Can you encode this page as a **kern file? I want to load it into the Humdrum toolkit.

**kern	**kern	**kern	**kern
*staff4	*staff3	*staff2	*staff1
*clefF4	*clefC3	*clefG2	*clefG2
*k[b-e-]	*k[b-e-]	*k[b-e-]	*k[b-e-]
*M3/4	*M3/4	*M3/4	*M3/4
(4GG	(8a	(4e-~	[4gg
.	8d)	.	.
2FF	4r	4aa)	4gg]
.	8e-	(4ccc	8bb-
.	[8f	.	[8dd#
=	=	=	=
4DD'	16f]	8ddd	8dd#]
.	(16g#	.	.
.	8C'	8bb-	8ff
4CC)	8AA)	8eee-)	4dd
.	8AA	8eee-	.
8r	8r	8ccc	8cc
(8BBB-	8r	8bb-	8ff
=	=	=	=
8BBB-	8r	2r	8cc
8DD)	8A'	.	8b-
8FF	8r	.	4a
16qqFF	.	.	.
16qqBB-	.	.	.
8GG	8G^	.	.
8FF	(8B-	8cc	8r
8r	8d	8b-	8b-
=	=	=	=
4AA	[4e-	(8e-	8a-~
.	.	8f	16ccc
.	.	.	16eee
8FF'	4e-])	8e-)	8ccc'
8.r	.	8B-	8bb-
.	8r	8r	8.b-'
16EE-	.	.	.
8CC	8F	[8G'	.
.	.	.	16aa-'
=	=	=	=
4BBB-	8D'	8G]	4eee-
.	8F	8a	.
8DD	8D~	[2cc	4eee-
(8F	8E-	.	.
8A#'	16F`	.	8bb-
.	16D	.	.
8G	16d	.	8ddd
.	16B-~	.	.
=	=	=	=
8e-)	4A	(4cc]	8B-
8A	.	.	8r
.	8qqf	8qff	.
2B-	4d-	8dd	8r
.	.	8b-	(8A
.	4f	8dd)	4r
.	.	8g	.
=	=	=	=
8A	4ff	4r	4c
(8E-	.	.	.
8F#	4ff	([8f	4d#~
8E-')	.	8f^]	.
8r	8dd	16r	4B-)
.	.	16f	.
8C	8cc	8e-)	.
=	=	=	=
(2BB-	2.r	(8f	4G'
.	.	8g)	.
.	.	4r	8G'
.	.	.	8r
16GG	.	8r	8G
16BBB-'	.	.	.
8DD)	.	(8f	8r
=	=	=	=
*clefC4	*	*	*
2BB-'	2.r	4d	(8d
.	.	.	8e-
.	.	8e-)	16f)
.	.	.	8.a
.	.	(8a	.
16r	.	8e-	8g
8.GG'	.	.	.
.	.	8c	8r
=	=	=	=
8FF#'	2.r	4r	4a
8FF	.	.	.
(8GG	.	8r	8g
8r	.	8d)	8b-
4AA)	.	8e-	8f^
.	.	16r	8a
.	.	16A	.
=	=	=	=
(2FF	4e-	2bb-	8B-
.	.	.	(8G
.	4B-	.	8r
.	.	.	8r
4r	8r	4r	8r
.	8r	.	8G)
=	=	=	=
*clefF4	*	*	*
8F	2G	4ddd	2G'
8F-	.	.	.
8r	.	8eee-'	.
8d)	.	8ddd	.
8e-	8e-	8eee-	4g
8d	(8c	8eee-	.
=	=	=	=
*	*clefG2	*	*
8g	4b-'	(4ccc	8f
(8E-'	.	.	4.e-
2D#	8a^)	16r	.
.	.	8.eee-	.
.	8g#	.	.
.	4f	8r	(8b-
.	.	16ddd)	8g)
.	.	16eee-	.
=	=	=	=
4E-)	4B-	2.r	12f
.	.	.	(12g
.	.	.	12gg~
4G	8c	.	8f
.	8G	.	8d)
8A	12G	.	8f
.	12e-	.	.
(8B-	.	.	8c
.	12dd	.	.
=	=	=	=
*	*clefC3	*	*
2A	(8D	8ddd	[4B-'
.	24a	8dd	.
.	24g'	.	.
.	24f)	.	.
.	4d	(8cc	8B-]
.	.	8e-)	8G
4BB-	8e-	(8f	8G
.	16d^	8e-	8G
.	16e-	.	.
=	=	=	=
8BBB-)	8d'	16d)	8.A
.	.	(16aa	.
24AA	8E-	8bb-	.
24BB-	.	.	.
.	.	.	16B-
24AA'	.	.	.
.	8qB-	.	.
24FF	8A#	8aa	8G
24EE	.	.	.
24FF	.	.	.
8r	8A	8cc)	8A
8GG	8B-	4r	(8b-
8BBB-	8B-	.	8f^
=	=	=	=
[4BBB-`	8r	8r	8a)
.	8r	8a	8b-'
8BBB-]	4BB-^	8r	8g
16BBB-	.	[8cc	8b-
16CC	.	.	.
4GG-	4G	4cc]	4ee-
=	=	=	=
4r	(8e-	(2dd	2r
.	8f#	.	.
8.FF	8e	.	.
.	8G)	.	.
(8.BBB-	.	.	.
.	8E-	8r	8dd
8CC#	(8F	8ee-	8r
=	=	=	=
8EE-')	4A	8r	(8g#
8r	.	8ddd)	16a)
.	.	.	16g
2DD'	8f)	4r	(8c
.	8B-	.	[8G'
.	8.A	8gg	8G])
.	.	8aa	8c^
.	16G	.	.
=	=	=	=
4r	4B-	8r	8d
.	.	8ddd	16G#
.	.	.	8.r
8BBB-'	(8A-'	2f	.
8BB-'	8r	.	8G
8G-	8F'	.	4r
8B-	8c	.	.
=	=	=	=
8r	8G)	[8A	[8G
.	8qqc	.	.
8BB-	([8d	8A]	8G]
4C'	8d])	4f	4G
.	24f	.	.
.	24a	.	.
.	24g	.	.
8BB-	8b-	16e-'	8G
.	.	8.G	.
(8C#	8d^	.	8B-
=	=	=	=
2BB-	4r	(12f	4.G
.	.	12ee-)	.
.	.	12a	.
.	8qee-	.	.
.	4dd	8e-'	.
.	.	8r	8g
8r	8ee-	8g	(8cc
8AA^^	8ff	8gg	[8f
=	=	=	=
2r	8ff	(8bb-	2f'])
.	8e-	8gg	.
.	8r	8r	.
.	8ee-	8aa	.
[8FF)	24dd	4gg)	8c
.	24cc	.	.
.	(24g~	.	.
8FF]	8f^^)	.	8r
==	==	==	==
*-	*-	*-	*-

■ ■ ■ ■ ■

WORK TO BE COMPLETED - Gather and copy out each line above that contains the string "kern".

TASK SOLUTION -
Can you encode this page as a **kern file? I want to load it into the Humdrum toolkit.
**kern	**kern	**kern	**kern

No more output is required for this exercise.